• **Exercise directions**: Transcribe the listing below in full, keeping every line exactly as it is.

○ ○ ○ ○

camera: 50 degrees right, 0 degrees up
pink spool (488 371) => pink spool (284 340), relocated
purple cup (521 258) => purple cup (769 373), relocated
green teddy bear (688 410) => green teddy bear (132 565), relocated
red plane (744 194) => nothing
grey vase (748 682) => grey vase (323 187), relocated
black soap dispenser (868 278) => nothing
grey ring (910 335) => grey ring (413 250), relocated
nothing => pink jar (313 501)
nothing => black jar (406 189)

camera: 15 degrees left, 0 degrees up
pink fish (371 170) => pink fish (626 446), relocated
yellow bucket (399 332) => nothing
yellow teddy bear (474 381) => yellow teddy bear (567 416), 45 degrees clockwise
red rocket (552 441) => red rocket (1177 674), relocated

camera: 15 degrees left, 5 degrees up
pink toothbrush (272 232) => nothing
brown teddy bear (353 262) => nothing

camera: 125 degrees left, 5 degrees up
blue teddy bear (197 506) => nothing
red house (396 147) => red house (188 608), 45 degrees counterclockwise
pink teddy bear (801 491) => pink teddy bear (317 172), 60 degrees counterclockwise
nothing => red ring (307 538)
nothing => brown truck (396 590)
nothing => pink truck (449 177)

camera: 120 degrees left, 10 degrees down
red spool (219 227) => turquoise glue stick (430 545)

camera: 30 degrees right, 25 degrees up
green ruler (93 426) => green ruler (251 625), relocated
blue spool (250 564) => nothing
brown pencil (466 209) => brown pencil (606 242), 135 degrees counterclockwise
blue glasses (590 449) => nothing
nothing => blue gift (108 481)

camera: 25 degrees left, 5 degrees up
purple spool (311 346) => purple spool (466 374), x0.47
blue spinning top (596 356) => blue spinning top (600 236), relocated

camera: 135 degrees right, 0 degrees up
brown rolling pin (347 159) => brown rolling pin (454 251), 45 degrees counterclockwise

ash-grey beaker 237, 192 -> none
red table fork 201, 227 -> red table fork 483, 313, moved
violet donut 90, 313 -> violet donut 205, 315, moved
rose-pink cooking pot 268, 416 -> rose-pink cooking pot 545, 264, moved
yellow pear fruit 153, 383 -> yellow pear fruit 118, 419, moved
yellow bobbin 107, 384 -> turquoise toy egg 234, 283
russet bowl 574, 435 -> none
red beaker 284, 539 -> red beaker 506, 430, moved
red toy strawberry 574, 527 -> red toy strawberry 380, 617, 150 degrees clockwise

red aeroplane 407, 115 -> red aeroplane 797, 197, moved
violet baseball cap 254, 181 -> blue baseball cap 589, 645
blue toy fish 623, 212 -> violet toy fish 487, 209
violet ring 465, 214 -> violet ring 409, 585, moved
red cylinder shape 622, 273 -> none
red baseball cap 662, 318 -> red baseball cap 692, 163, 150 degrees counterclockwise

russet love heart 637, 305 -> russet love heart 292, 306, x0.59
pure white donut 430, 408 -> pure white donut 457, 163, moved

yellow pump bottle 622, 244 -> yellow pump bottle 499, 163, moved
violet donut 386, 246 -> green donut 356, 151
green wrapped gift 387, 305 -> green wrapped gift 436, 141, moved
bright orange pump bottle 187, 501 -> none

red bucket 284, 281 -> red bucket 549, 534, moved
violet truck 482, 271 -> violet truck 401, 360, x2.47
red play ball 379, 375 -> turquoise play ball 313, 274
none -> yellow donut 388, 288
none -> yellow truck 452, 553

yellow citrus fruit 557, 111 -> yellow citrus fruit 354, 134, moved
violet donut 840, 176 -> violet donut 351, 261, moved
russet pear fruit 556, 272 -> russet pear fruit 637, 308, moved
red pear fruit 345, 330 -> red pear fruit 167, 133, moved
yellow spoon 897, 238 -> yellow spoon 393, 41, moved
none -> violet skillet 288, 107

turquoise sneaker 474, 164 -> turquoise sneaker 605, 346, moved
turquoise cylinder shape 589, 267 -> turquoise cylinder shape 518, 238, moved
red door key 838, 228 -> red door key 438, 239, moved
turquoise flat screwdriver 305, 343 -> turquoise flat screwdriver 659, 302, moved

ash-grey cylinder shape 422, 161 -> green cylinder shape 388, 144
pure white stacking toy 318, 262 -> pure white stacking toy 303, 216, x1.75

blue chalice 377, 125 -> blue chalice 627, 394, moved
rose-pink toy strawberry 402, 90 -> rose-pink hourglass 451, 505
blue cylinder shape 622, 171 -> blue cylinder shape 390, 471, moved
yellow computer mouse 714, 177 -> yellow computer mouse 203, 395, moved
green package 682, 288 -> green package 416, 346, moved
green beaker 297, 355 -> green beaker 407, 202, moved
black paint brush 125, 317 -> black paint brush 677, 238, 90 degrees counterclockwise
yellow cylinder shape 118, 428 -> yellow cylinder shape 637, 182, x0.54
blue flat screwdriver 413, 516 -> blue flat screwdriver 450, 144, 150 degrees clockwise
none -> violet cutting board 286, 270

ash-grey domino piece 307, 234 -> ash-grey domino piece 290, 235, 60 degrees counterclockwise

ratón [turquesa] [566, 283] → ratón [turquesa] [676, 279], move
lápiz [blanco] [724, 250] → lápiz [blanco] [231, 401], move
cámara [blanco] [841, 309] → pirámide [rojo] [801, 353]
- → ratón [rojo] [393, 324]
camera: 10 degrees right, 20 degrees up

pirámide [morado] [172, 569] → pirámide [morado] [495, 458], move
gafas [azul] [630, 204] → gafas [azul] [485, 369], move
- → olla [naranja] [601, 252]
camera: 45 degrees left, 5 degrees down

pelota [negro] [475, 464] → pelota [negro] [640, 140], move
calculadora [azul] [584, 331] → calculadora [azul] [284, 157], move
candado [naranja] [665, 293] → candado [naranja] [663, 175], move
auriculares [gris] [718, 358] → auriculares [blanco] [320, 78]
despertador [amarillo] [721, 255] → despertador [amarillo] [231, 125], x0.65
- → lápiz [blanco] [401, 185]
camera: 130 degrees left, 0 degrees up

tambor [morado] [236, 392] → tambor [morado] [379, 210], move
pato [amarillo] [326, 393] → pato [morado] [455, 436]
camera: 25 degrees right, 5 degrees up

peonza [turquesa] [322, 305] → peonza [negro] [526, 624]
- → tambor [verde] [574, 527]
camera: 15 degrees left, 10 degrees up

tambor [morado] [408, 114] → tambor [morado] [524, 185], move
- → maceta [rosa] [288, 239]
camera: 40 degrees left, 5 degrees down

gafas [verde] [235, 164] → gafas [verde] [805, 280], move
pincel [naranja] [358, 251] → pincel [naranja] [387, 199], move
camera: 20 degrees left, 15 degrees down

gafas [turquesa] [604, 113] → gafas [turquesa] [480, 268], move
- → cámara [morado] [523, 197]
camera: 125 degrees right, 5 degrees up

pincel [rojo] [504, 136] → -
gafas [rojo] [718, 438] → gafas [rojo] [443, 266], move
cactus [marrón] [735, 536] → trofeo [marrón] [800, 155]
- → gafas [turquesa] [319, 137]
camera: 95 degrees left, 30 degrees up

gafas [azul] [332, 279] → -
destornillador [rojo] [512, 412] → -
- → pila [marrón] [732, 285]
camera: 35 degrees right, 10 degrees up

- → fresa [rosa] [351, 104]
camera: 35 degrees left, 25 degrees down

○ ○ ○ ○

• **Response to this exercise**:
camera: 50 degrees right, 0 degrees up
pink spool (488 371) => pink spool (284 340), relocated
purple cup (521 258) => purple cup (769 373), relocated
green teddy bear (688 410) => green teddy bear (132 565), relocated
red plane (744 194) => nothing
grey vase (748 682) => grey vase (323 187), relocated
black soap dispenser (868 278) => nothing
grey ring (910 335) => grey ring (413 250), relocated
nothing => pink jar (313 501)
nothing => black jar (406 189)

camera: 15 degrees left, 0 degrees up
pink fish (371 170) => pink fish (626 446), relocated
yellow bucket (399 332) => nothing
yellow teddy bear (474 381) => yellow teddy bear (567 416), 45 degrees clockwise
red rocket (552 441) => red rocket (1177 674), relocated

camera: 15 degrees left, 5 degrees up
pink toothbrush (272 232) => nothing
brown teddy bear (353 262) => nothing

camera: 125 degrees left, 5 degrees up
blue teddy bear (197 506) => nothing
red house (396 147) => red house (188 608), 45 degrees counterclockwise
pink teddy bear (801 491) => pink teddy bear (317 172), 60 degrees counterclockwise
nothing => red ring (307 538)
nothing => brown truck (396 590)
nothing => pink truck (449 177)

camera: 120 degrees left, 10 degrees down
red spool (219 227) => turquoise glue stick (430 545)

camera: 30 degrees right, 25 degrees up
green ruler (93 426) => green ruler (251 625), relocated
blue spool (250 564) => nothing
brown pencil (466 209) => brown pencil (606 242), 135 degrees counterclockwise
blue glasses (590 449) => nothing
nothing => blue gift (108 481)

camera: 25 degrees left, 5 degrees up
purple spool (311 346) => purple spool (466 374), x0.47
blue spinning top (596 356) => blue spinning top (600 236), relocated

camera: 135 degrees right, 0 degrees up
brown rolling pin (347 159) => brown rolling pin (454 251), 45 degrees counterclockwise

ash-grey beaker 237, 192 -> none
red table fork 201, 227 -> red table fork 483, 313, moved
violet donut 90, 313 -> violet donut 205, 315, moved
rose-pink cooking pot 268, 416 -> rose-pink cooking pot 545, 264, moved
yellow pear fruit 153, 383 -> yellow pear fruit 118, 419, moved
yellow bobbin 107, 384 -> turquoise toy egg 234, 283
russet bowl 574, 435 -> none
red beaker 284, 539 -> red beaker 506, 430, moved
red toy strawberry 574, 527 -> red toy strawberry 380, 617, 150 degrees clockwise

red aeroplane 407, 115 -> red aeroplane 797, 197, moved
violet baseball cap 254, 181 -> blue baseball cap 589, 645
blue toy fish 623, 212 -> violet toy fish 487, 209
violet ring 465, 214 -> violet ring 409, 585, moved
red cylinder shape 622, 273 -> none
red baseball cap 662, 318 -> red baseball cap 692, 163, 150 degrees counterclockwise

russet love heart 637, 305 -> russet love heart 292, 306, x0.59
pure white donut 430, 408 -> pure white donut 457, 163, moved

yellow pump bottle 622, 244 -> yellow pump bottle 499, 163, moved
violet donut 386, 246 -> green donut 356, 151
green wrapped gift 387, 305 -> green wrapped gift 436, 141, moved
bright orange pump bottle 187, 501 -> none

red bucket 284, 281 -> red bucket 549, 534, moved
violet truck 482, 271 -> violet truck 401, 360, x2.47
red play ball 379, 375 -> turquoise play ball 313, 274
none -> yellow donut 388, 288
none -> yellow truck 452, 553

yellow citrus fruit 557, 111 -> yellow citrus fruit 354, 134, moved
violet donut 840, 176 -> violet donut 351, 261, moved
russet pear fruit 556, 272 -> russet pear fruit 637, 308, moved
red pear fruit 345, 330 -> red pear fruit 167, 133, moved
yellow spoon 897, 238 -> yellow spoon 393, 41, moved
none -> violet skillet 288, 107

turquoise sneaker 474, 164 -> turquoise sneaker 605, 346, moved
turquoise cylinder shape 589, 267 -> turquoise cylinder shape 518, 238, moved
red door key 838, 228 -> red door key 438, 239, moved
turquoise flat screwdriver 305, 343 -> turquoise flat screwdriver 659, 302, moved

ash-grey cylinder shape 422, 161 -> green cylinder shape 388, 144
pure white stacking toy 318, 262 -> pure white stacking toy 303, 216, x1.75

blue chalice 377, 125 -> blue chalice 627, 394, moved
rose-pink toy strawberry 402, 90 -> rose-pink hourglass 451, 505
blue cylinder shape 622, 171 -> blue cylinder shape 390, 471, moved
yellow computer mouse 714, 177 -> yellow computer mouse 203, 395, moved
green package 682, 288 -> green package 416, 346, moved
green beaker 297, 355 -> green beaker 407, 202, moved
black paint brush 125, 317 -> black paint brush 677, 238, 90 degrees counterclockwise
yellow cylinder shape 118, 428 -> yellow cylinder shape 637, 182, x0.54
blue flat screwdriver 413, 516 -> blue flat screwdriver 450, 144, 150 degrees clockwise
none -> violet cutting board 286, 270

ash-grey domino piece 307, 234 -> ash-grey domino piece 290, 235, 60 degrees counterclockwise

ratón [turquesa] [566, 283] → ratón [turquesa] [676, 279], move
lápiz [blanco] [724, 250] → lápiz [blanco] [231, 401], move
cámara [blanco] [841, 309] → pirámide [rojo] [801, 353]
- → ratón [rojo] [393, 324]
camera: 10 degrees right, 20 degrees up

pirámide [morado] [172, 569] → pirámide [morado] [495, 458], move
gafas [azul] [630, 204] → gafas [azul] [485, 369], move
- → olla [naranja] [601, 252]
camera: 45 degrees left, 5 degrees down

pelota [negro] [475, 464] → pelota [negro] [640, 140], move
calculadora [azul] [584, 331] → calculadora [azul] [284, 157], move
candado [naranja] [665, 293] → candado [naranja] [663, 175], move
auriculares [gris] [718, 358] → auriculares [blanco] [320, 78]
despertador [amarillo] [721, 255] → despertador [amarillo] [231, 125], x0.65
- → lápiz [blanco] [401, 185]
camera: 130 degrees left, 0 degrees up

tambor [morado] [236, 392] → tambor [morado] [379, 210], move
pato [amarillo] [326, 393] → pato [morado] [455, 436]
camera: 25 degrees right, 5 degrees up

peonza [turquesa] [322, 305] → peonza [negro] [526, 624]
- → tambor [verde] [574, 527]
camera: 15 degrees left, 10 degrees up

tambor [morado] [408, 114] → tambor [morado] [524, 185], move
- → maceta [rosa] [288, 239]
camera: 40 degrees left, 5 degrees down

gafas [verde] [235, 164] → gafas [verde] [805, 280], move
pincel [naranja] [358, 251] → pincel [naranja] [387, 199], move
camera: 20 degrees left, 15 degrees down

gafas [turquesa] [604, 113] → gafas [turquesa] [480, 268], move
- → cámara [morado] [523, 197]
camera: 125 degrees right, 5 degrees up

pincel [rojo] [504, 136] → -
gafas [rojo] [718, 438] → gafas [rojo] [443, 266], move
cactus [marrón] [735, 536] → trofeo [marrón] [800, 155]
- → gafas [turquesa] [319, 137]
camera: 95 degrees left, 30 degrees up

gafas [azul] [332, 279] → -
destornillador [rojo] [512, 412] → -
- → pila [marrón] [732, 285]
camera: 35 degrees right, 10 degrees up

- → fresa [rosa] [351, 104]
camera: 35 degrees left, 25 degrees down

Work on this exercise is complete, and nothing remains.